──────── PROVIDED ENTRIES
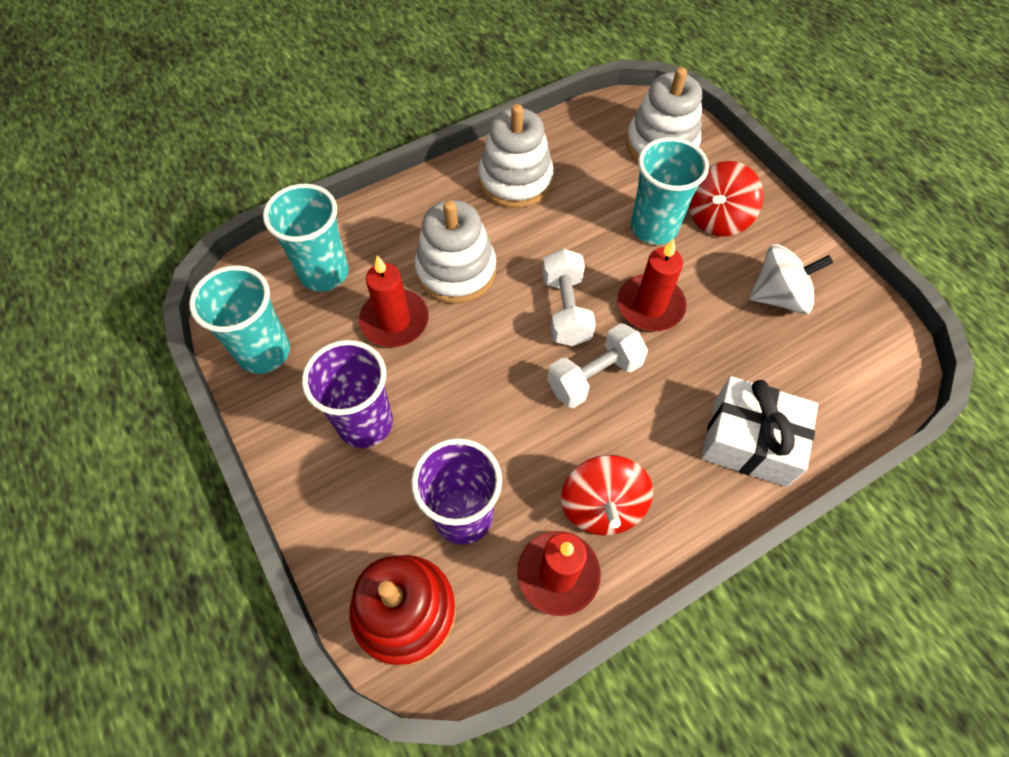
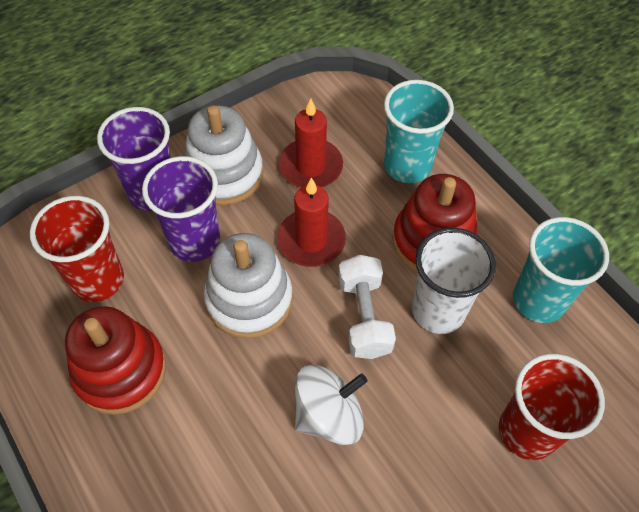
red candle: 3 -> 2
red cup: 0 -> 2
red spinning top: 2 -> 0
red stacking toy: 1 -> 2
turquoise cup: 3 -> 2
white cup: 0 -> 1
white dumbbell: 2 -> 1
white gift: 1 -> 0
white stacking toy: 3 -> 2

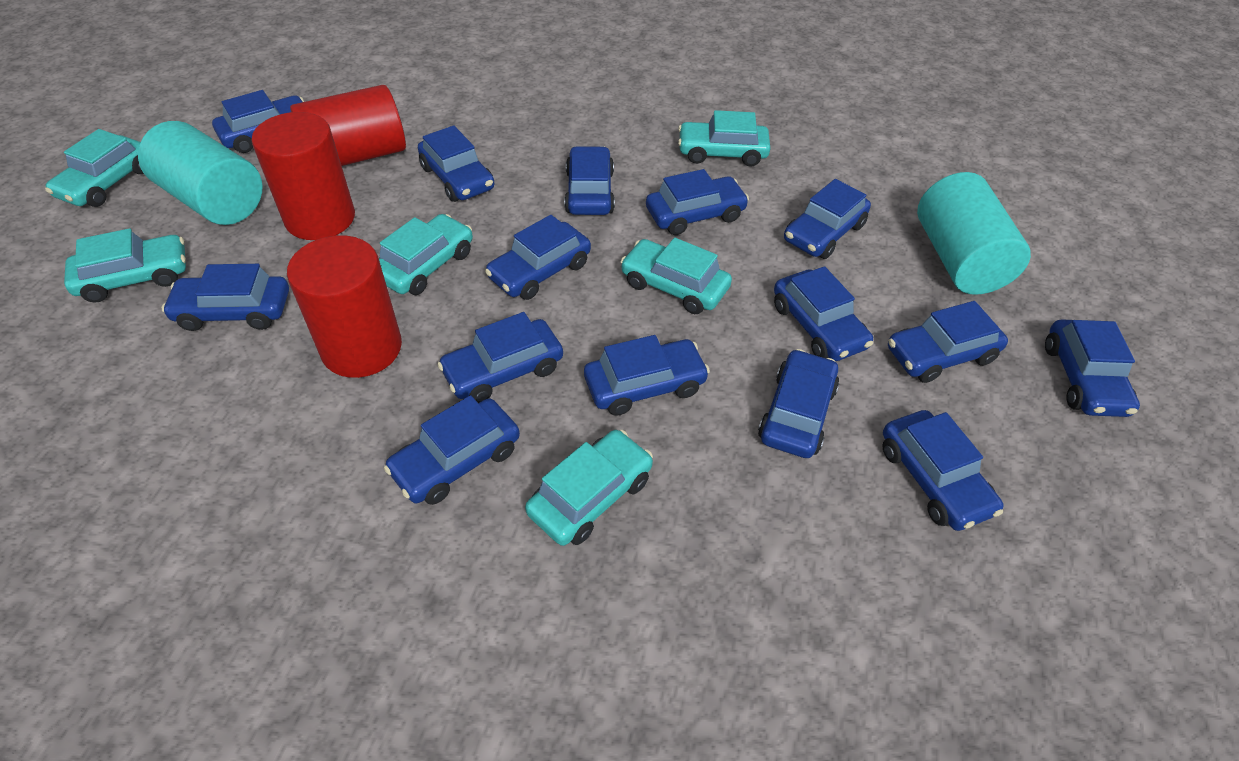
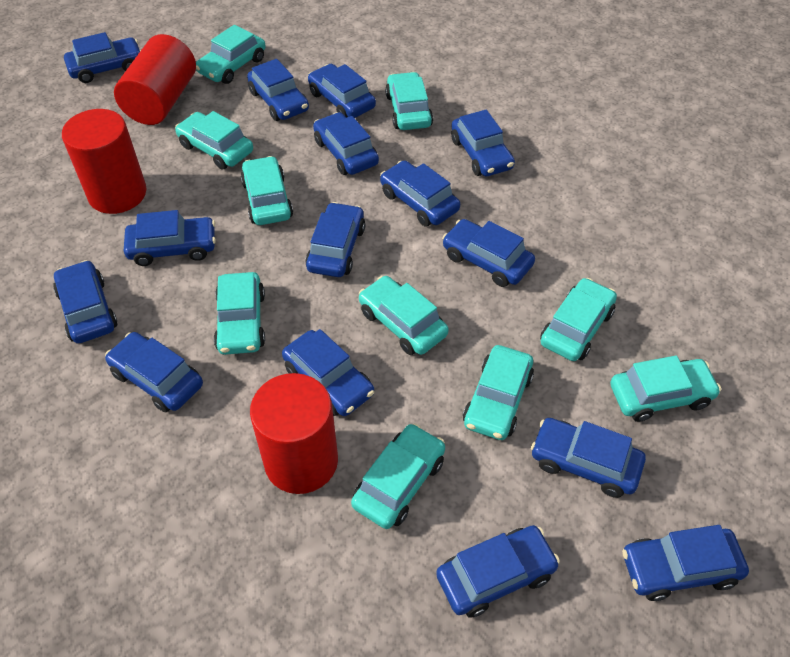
turquoise car: 6 -> 10
turquoise cylinder: 2 -> 0

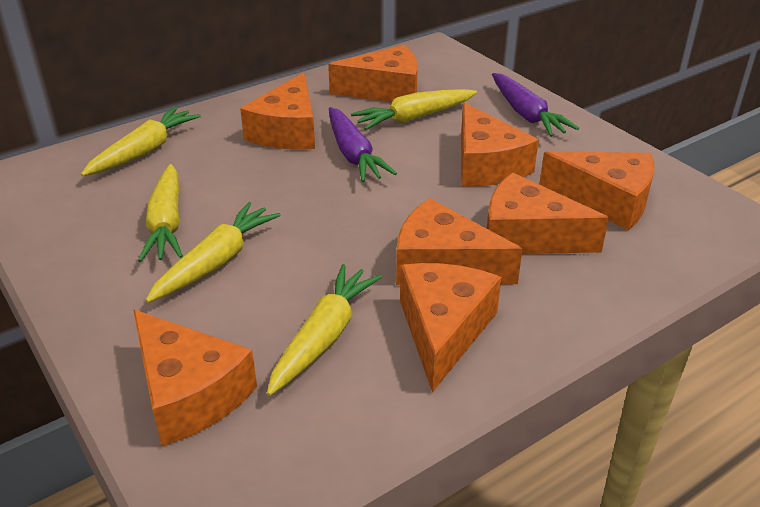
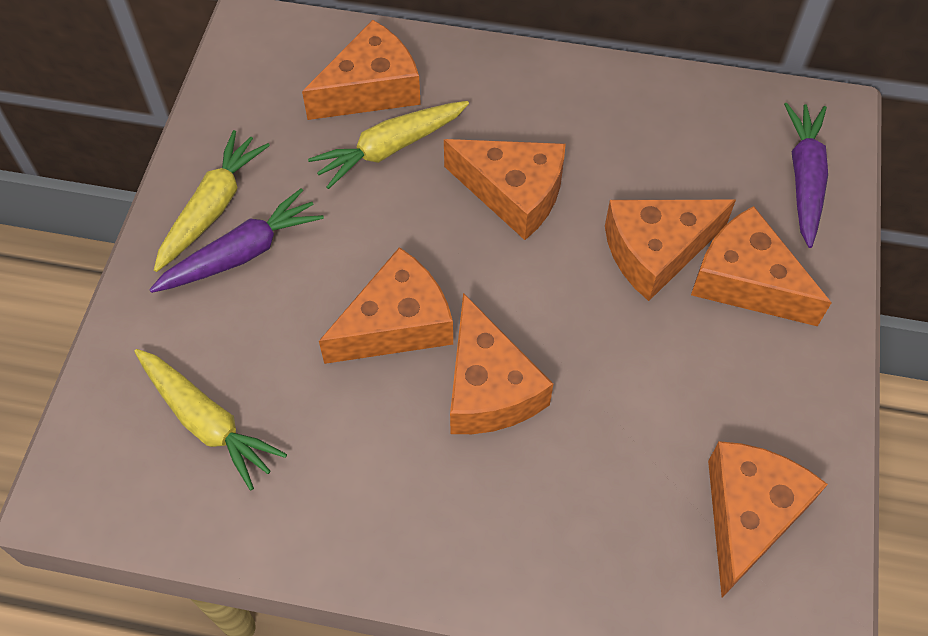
orange cheese: 8 -> 7
yellow carrot: 5 -> 3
────────────────
▶ TASK TO CARRY OUT:
Exactly the lines from the one containing "turquoise cylinder: 2 -> 0" to the end of the records above, both end lines included, are to be printed, and no pictures with them.

▶ RESPONSE BELOW:
turquoise cylinder: 2 -> 0

orange cheese: 8 -> 7
yellow carrot: 5 -> 3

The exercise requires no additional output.